Please return the records below exactly as they stand, with the pictures removed.

/---

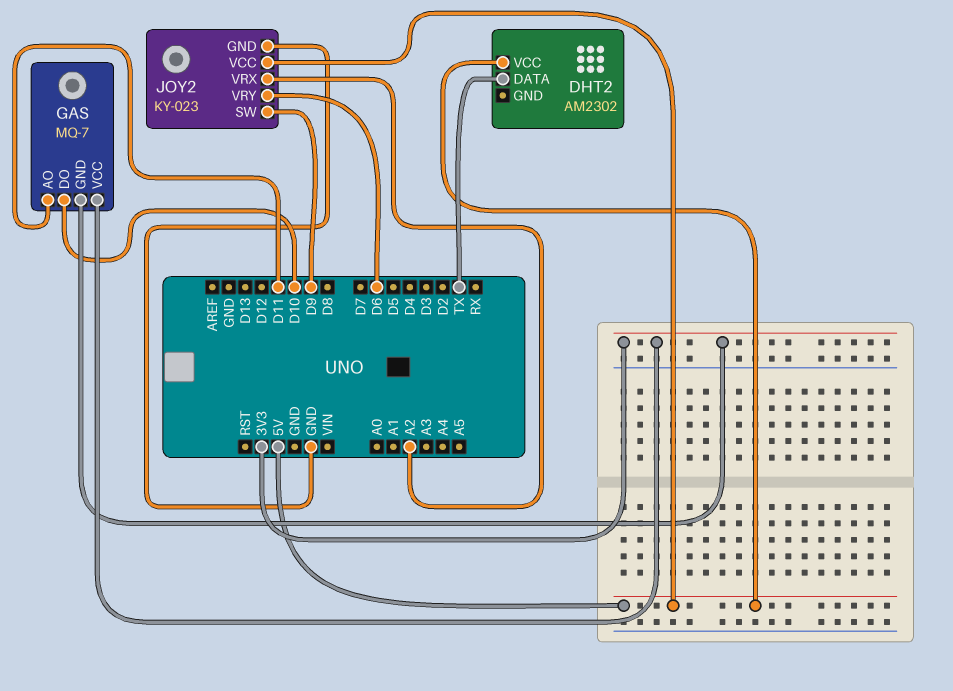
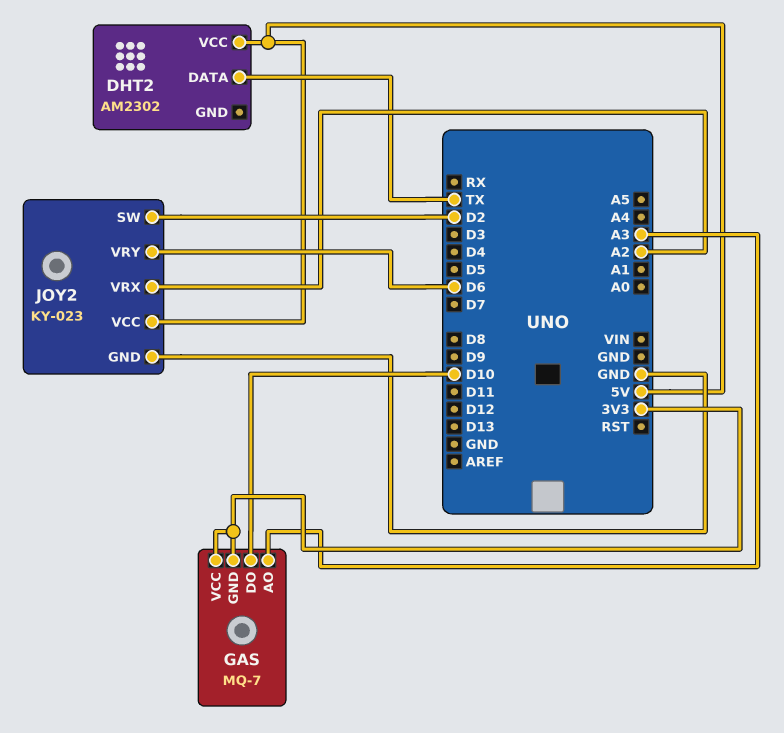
GAS pin AO: D11 -> A3
JOY2 pin SW: D9 -> D2

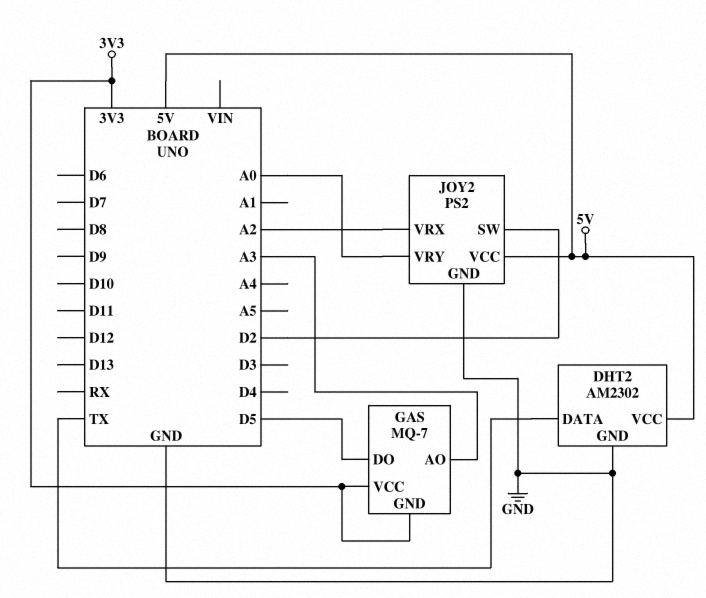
DHT2 pin GND: none -> GND
GAS pin DO: D10 -> D5
JOY2: KY-023 -> PS2
JOY2 pin VRY: D6 -> A0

\---

**Your solution**
GAS pin AO: D11 -> A3
JOY2 pin SW: D9 -> D2

DHT2 pin GND: none -> GND
GAS pin DO: D10 -> D5
JOY2: KY-023 -> PS2
JOY2 pin VRY: D6 -> A0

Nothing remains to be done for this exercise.